__ASSIGNMENT__:
Copy out exactly the lines beginning with the one that contains "SCALE3 pin DT: A15 -> B7" and ending at the last line of the listing, skipping any pictures.

*** Opening of PROVIDED RECORDS ***

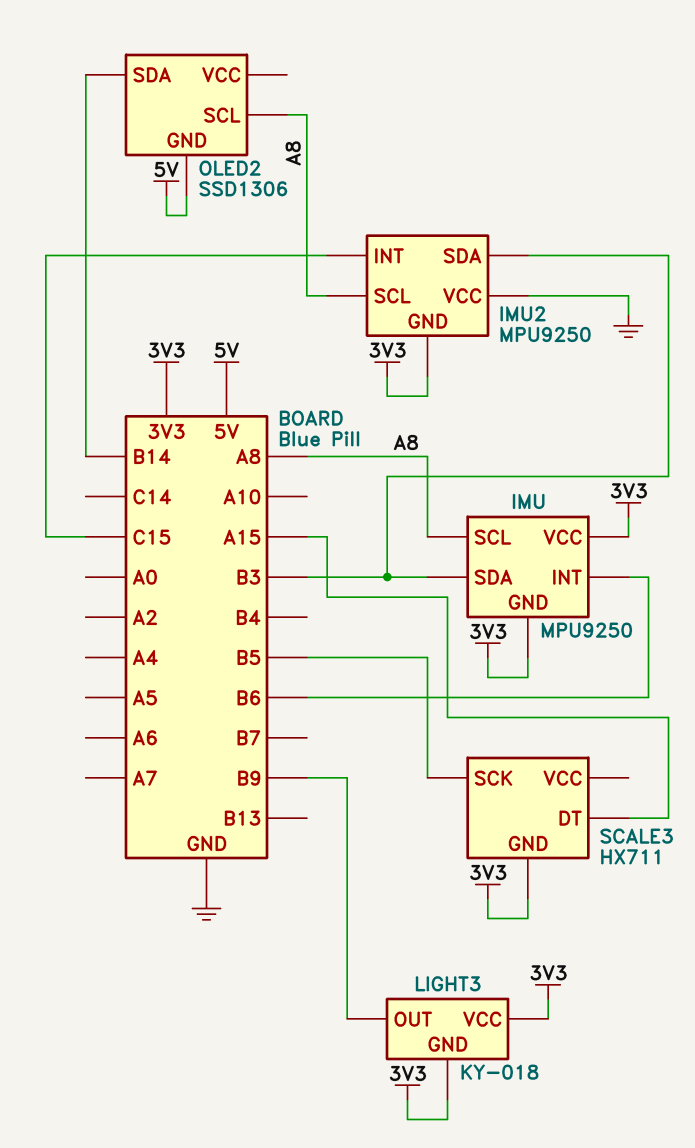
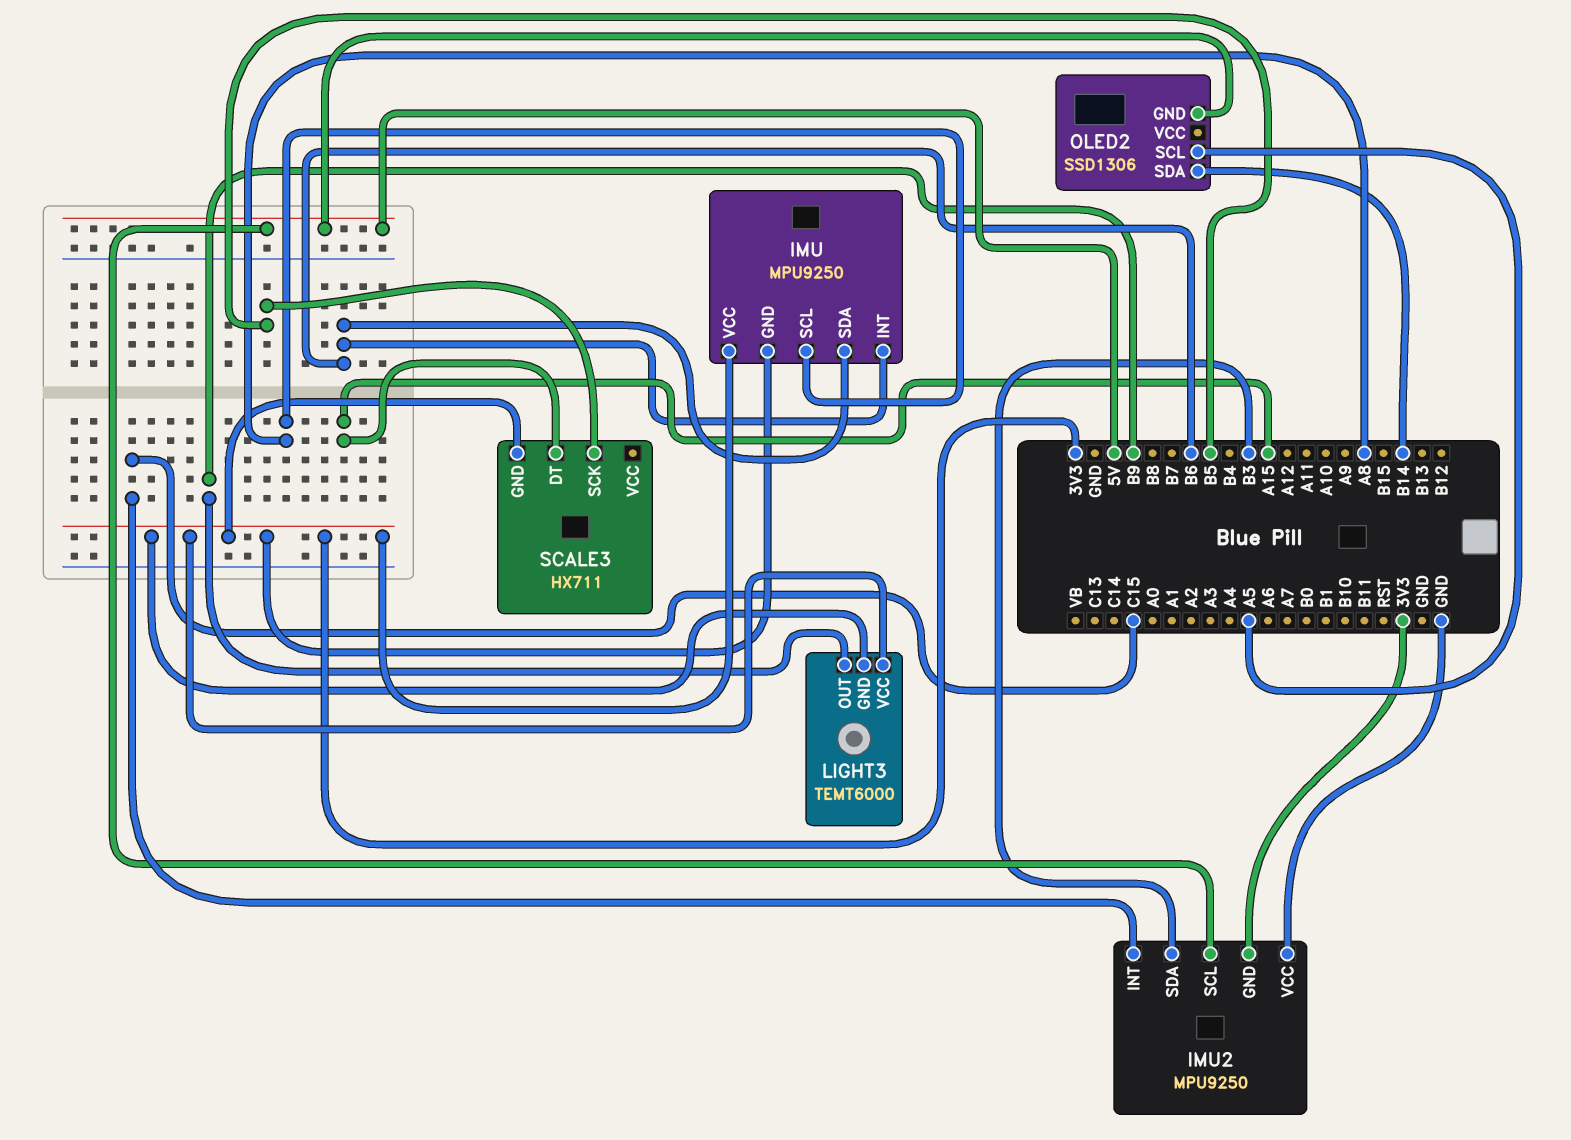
IMU pin SDA: B3 -> B6
IMU2 pin SCL: A8 -> 5V
LIGHT3: KY-018 -> TEMT6000
OLED2 pin SCL: A8 -> A5

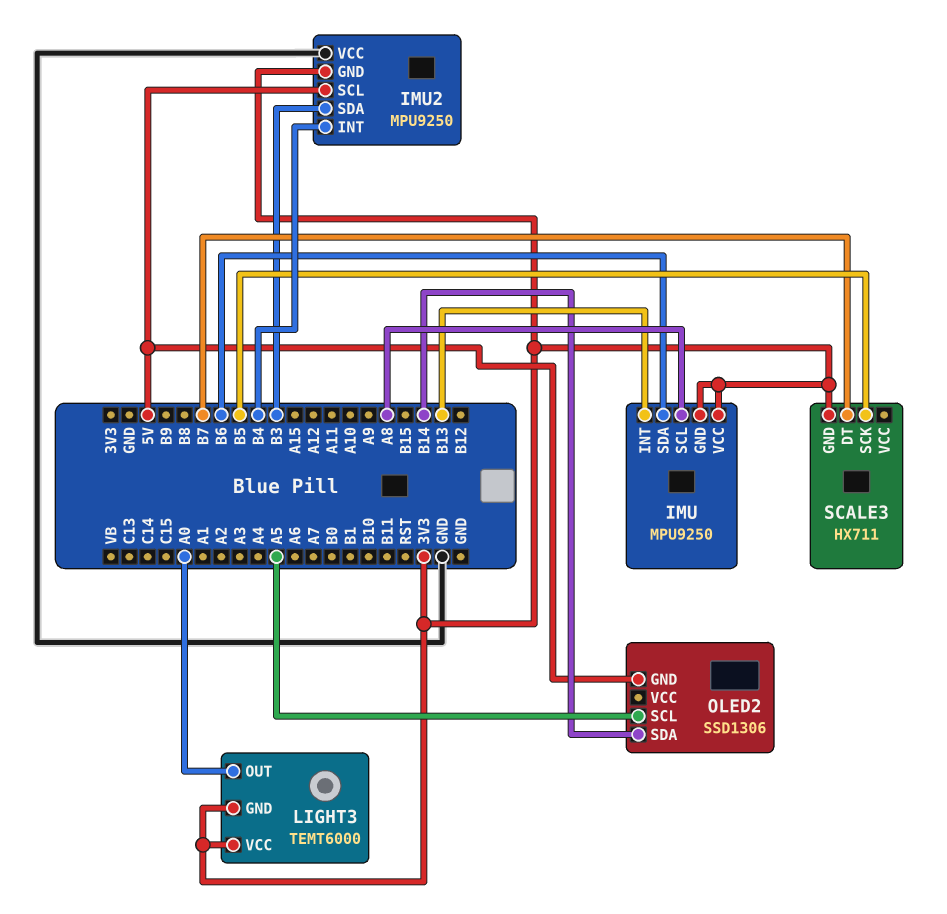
IMU pin INT: B6 -> B13
IMU2 pin INT: C15 -> B4
LIGHT3 pin OUT: B9 -> A0
SCALE3 pin DT: A15 -> B7

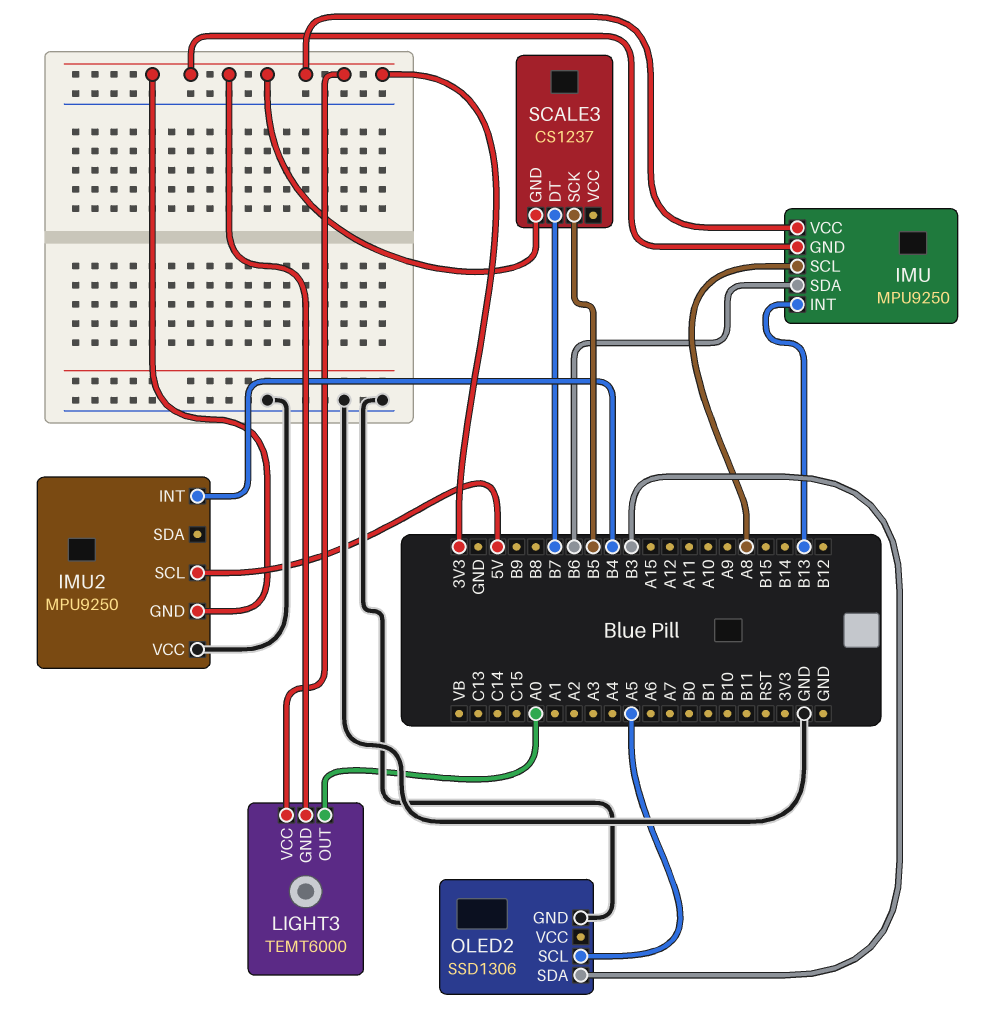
IMU2 pin SDA: B3 -> none
OLED2 pin GND: 5V -> GND
OLED2 pin SDA: B14 -> B3
SCALE3: HX711 -> CS1237

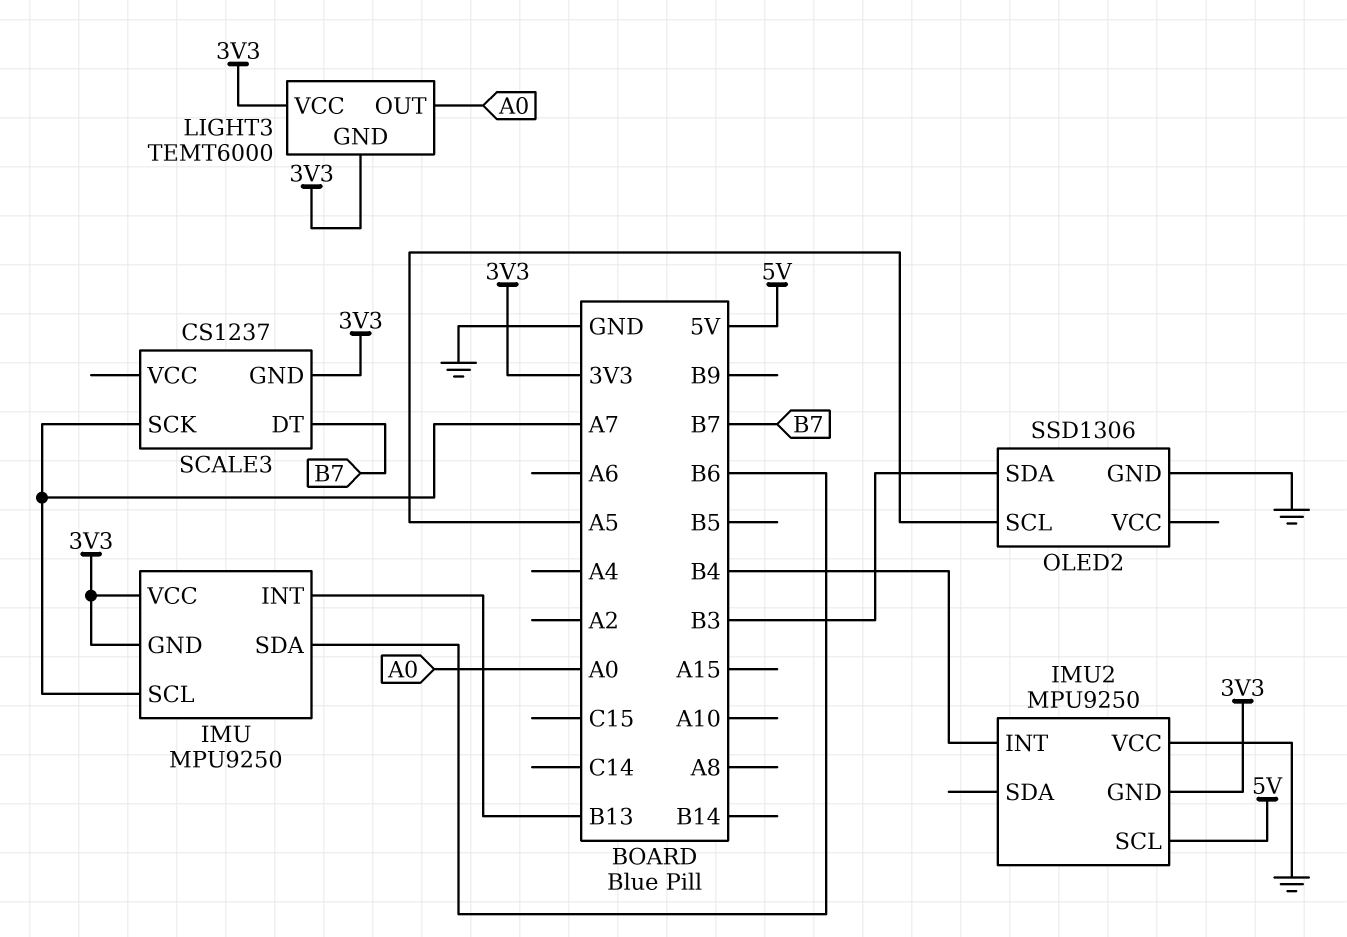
IMU pin SCL: A8 -> A7
SCALE3 pin SCK: B5 -> A7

*** Close of PROVIDED RECORDS ***

__TASK RESPONSE__:
SCALE3 pin DT: A15 -> B7

IMU2 pin SDA: B3 -> none
OLED2 pin GND: 5V -> GND
OLED2 pin SDA: B14 -> B3
SCALE3: HX711 -> CS1237

IMU pin SCL: A8 -> A7
SCALE3 pin SCK: B5 -> A7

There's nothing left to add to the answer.